Given problem = Swap "semicircle" for "half circle" throughout the rows below, and reproduce every row with no other change.

Collected data entries =
········
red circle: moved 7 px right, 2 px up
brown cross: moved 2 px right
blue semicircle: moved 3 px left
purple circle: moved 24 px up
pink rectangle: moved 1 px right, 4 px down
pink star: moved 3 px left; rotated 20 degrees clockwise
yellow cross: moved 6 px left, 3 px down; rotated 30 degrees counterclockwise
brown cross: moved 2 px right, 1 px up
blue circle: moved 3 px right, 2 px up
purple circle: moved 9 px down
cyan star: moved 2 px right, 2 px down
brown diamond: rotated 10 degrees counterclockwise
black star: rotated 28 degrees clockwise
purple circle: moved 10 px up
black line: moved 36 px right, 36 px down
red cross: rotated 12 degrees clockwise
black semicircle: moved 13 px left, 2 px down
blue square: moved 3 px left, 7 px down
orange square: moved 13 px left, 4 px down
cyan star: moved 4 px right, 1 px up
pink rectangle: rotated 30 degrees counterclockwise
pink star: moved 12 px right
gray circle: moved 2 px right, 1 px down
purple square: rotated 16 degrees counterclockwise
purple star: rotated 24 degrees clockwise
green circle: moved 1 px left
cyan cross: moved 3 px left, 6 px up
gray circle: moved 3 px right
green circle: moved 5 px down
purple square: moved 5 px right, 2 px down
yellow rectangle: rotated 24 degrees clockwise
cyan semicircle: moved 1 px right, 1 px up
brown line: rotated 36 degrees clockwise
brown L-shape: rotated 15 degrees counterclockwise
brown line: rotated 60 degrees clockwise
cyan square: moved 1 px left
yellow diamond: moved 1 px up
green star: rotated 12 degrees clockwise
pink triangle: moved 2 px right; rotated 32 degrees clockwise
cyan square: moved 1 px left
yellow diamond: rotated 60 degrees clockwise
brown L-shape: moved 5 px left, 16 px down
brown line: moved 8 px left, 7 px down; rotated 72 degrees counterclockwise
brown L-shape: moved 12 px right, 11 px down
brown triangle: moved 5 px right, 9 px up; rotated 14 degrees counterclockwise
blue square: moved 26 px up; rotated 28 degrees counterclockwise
········
Written response =
red circle: moved 7 px right, 2 px up
brown cross: moved 2 px right
blue half circle: moved 3 px left
purple circle: moved 24 px up
pink rectangle: moved 1 px right, 4 px down
pink star: moved 3 px left; rotated 20 degrees clockwise
yellow cross: moved 6 px left, 3 px down; rotated 30 degrees counterclockwise
brown cross: moved 2 px right, 1 px up
blue circle: moved 3 px right, 2 px up
purple circle: moved 9 px down
cyan star: moved 2 px right, 2 px down
brown diamond: rotated 10 degrees counterclockwise
black star: rotated 28 degrees clockwise
purple circle: moved 10 px up
black line: moved 36 px right, 36 px down
red cross: rotated 12 degrees clockwise
black half circle: moved 13 px left, 2 px down
blue square: moved 3 px left, 7 px down
orange square: moved 13 px left, 4 px down
cyan star: moved 4 px right, 1 px up
pink rectangle: rotated 30 degrees counterclockwise
pink star: moved 12 px right
gray circle: moved 2 px right, 1 px down
purple square: rotated 16 degrees counterclockwise
purple star: rotated 24 degrees clockwise
green circle: moved 1 px left
cyan cross: moved 3 px left, 6 px up
gray circle: moved 3 px right
green circle: moved 5 px down
purple square: moved 5 px right, 2 px down
yellow rectangle: rotated 24 degrees clockwise
cyan half circle: moved 1 px right, 1 px up
brown line: rotated 36 degrees clockwise
brown L-shape: rotated 15 degrees counterclockwise
brown line: rotated 60 degrees clockwise
cyan square: moved 1 px left
yellow diamond: moved 1 px up
green star: rotated 12 degrees clockwise
pink triangle: moved 2 px right; rotated 32 degrees clockwise
cyan square: moved 1 px left
yellow diamond: rotated 60 degrees clockwise
brown L-shape: moved 5 px left, 16 px down
brown line: moved 8 px left, 7 px down; rotated 72 degrees counterclockwise
brown L-shape: moved 12 px right, 11 px down
brown triangle: moved 5 px right, 9 px up; rotated 14 degrees counterclockwise
blue square: moved 26 px up; rotated 28 degrees counterclockwise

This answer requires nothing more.